### Input for this task

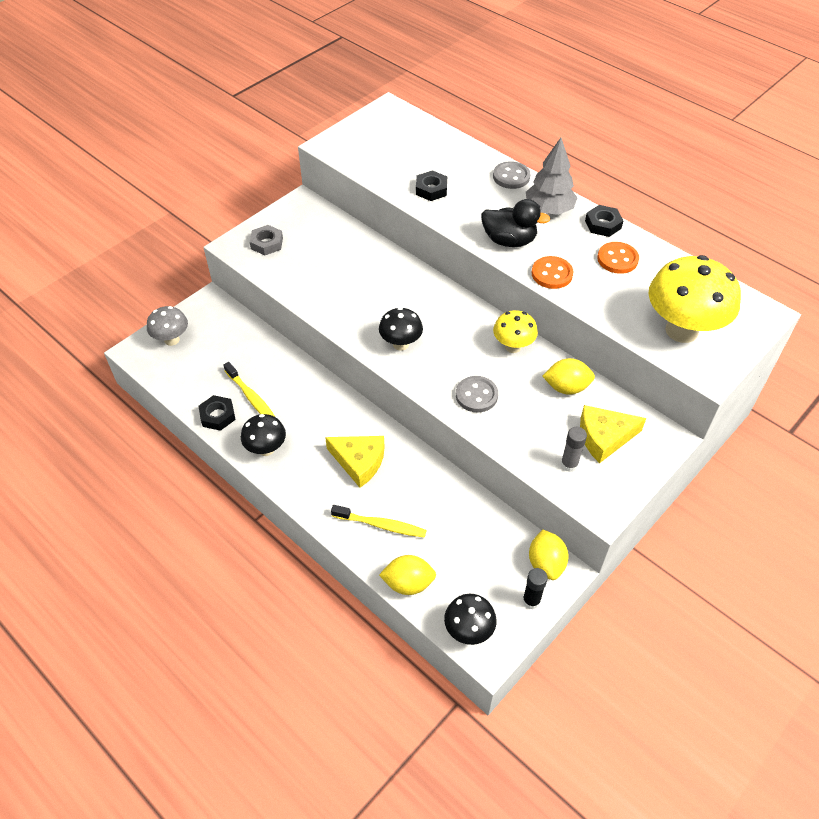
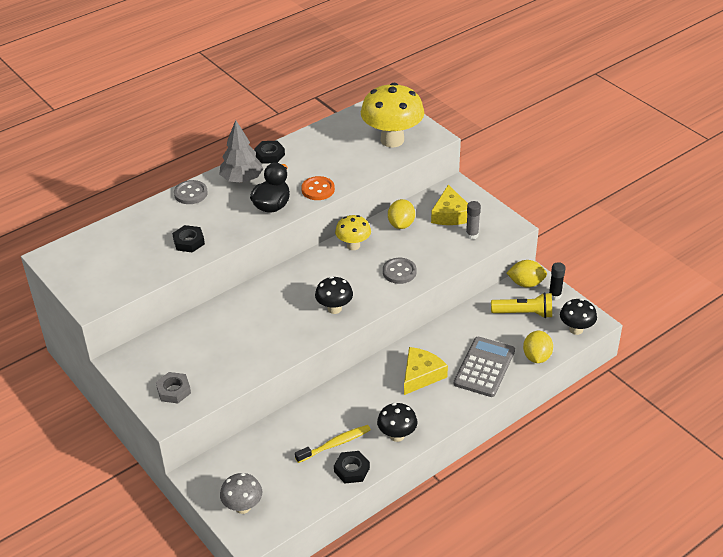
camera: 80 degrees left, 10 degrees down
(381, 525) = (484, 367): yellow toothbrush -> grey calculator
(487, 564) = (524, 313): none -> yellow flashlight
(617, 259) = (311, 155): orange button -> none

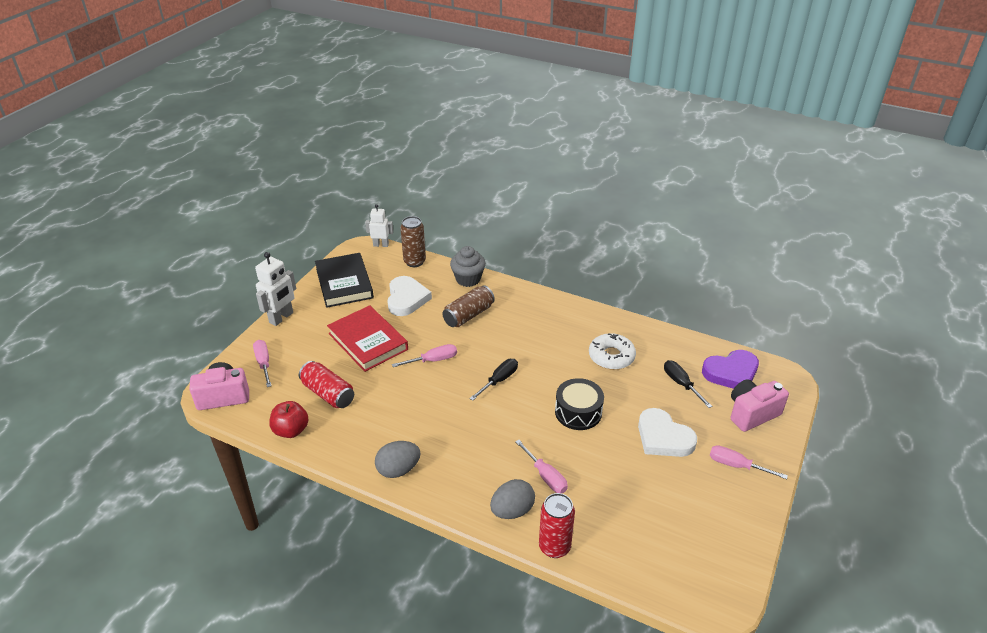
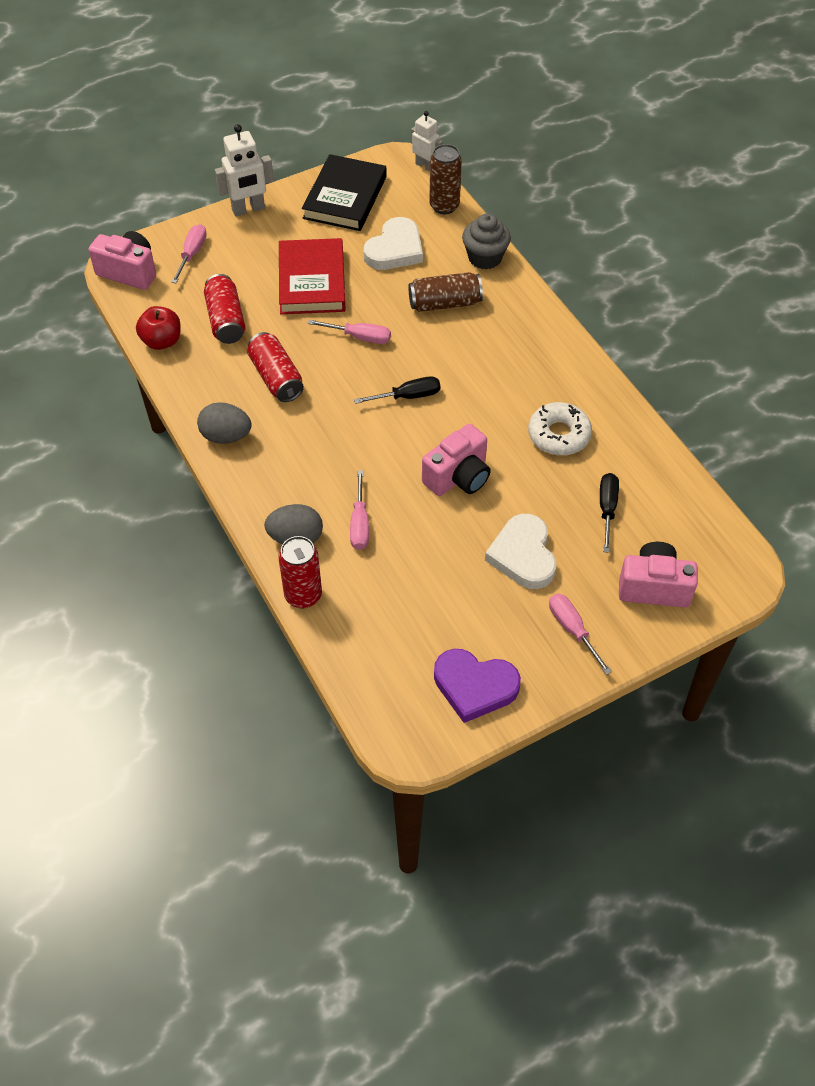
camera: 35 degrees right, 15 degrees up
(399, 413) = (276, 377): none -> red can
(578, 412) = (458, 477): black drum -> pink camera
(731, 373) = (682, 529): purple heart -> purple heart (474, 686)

######

# [Problem description]
Working through the records above, copy each line in which "yellow" is found.

# [Problem solution]
(381, 525) = (484, 367): yellow toothbrush -> grey calculator
(487, 564) = (524, 313): none -> yellow flashlight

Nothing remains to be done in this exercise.